_Exercise objective_
Given the material below, return only the lines starting at the line with "R2: 2.2k (BASE, FAN) -> 22k (BASE, FAN)" and ending at the line with "SW3: button (+9V, GND) -> button (GND, RESET)", exactly as they appear.

_Input material_
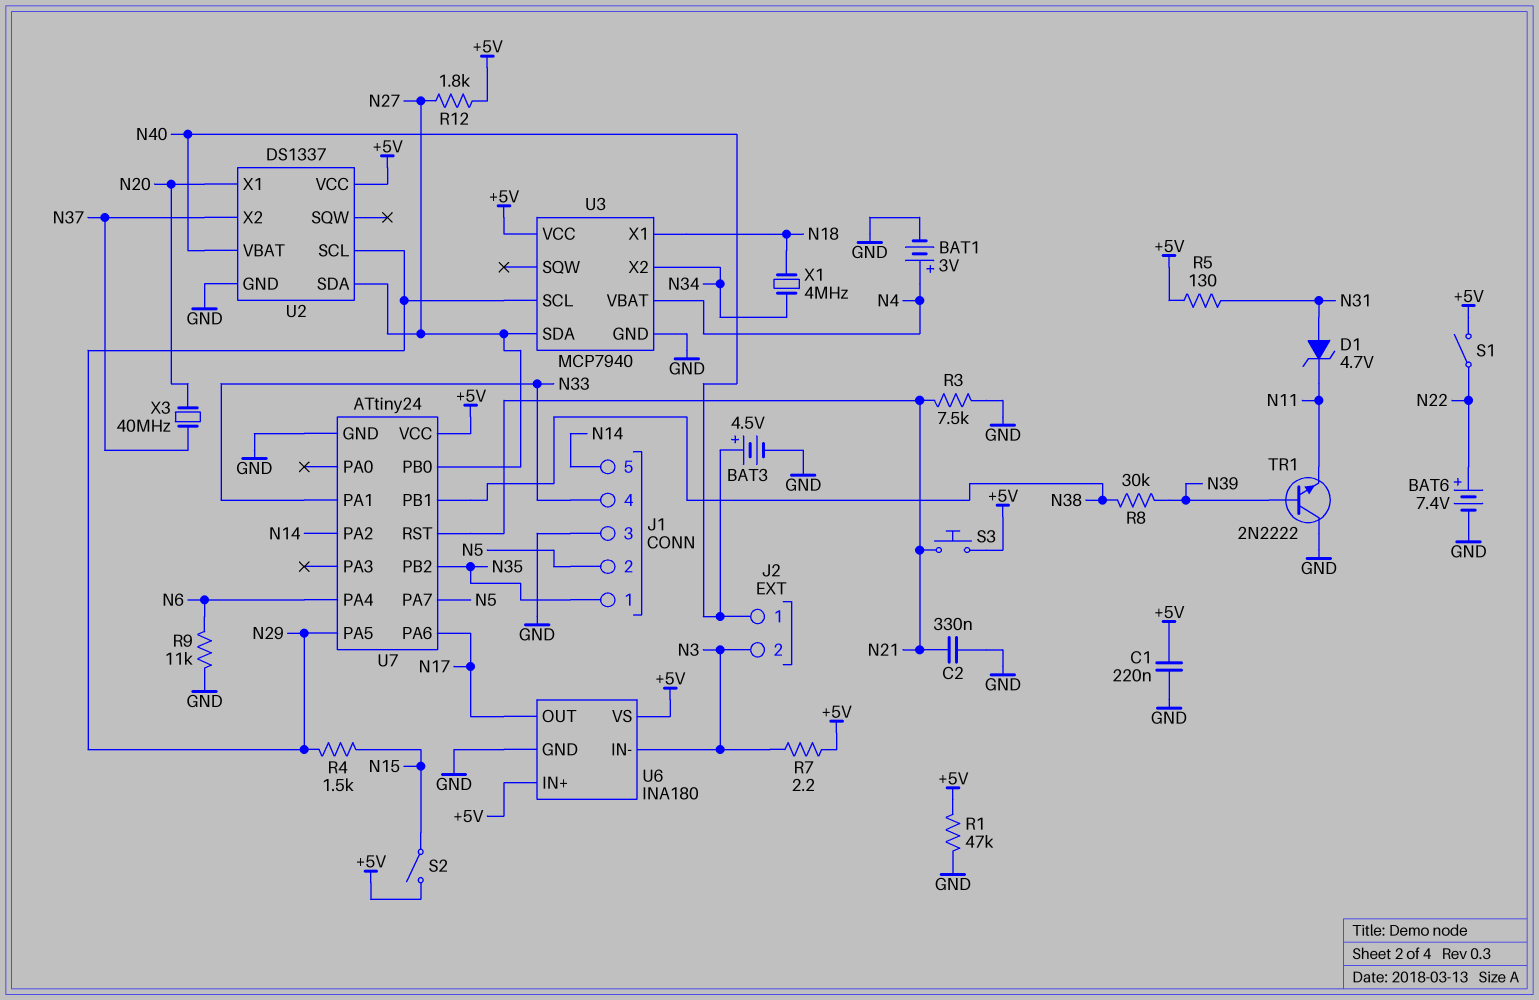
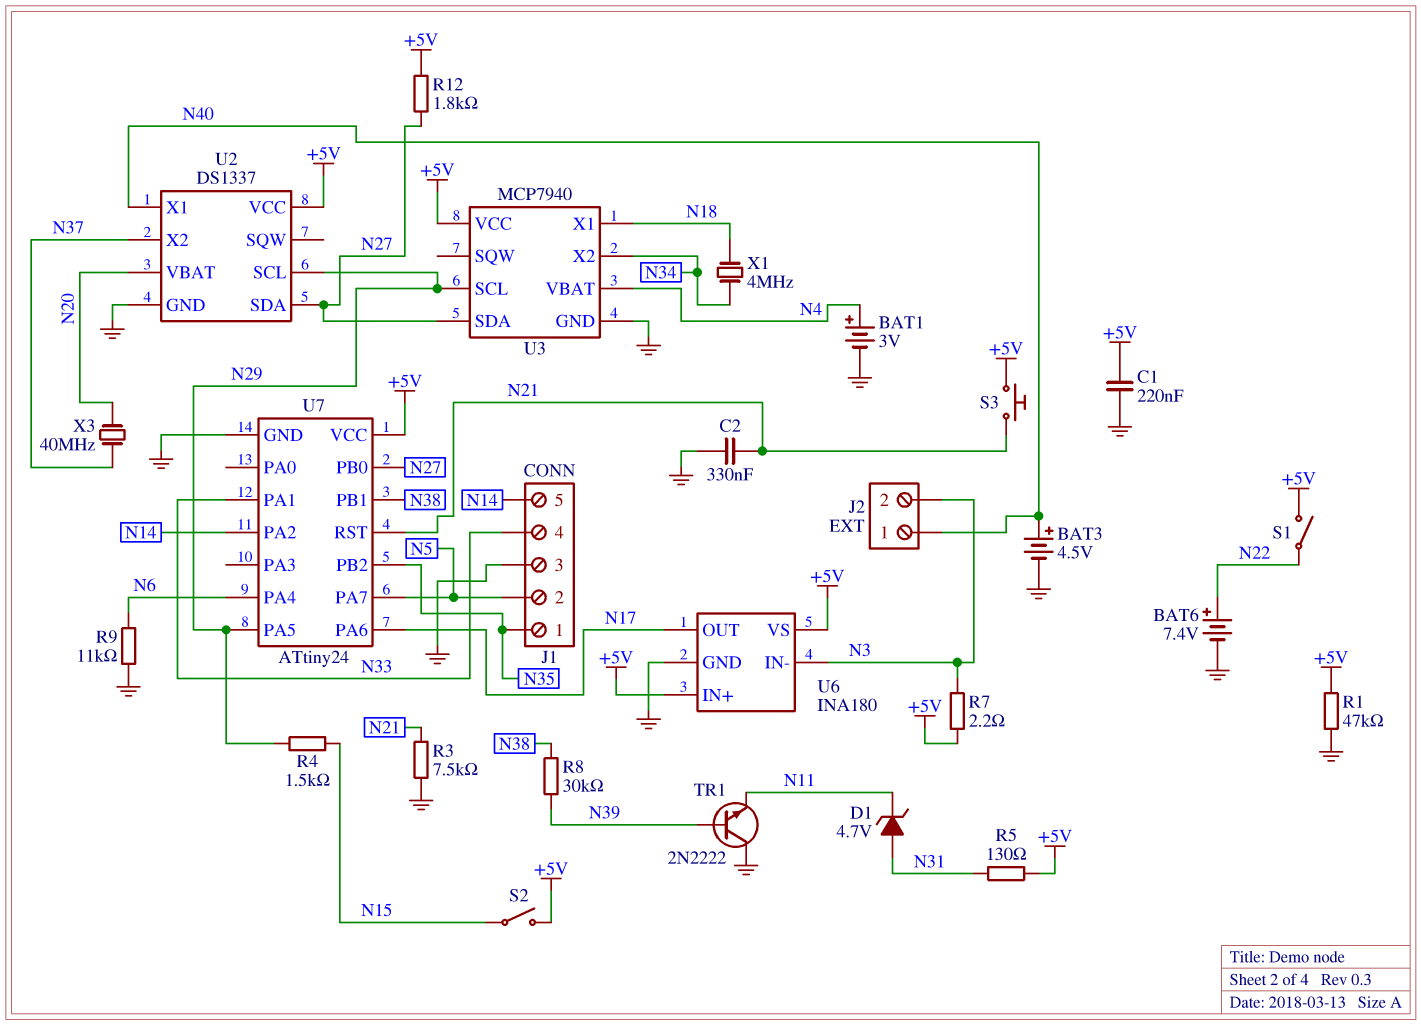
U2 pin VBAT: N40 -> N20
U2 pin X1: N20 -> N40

==

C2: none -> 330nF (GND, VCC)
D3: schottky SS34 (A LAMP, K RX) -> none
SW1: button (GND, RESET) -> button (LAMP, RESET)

--

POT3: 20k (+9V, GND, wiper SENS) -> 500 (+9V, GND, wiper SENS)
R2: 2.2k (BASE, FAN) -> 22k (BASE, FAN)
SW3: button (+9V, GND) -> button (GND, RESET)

_Solution below_
R2: 2.2k (BASE, FAN) -> 22k (BASE, FAN)
SW3: button (+9V, GND) -> button (GND, RESET)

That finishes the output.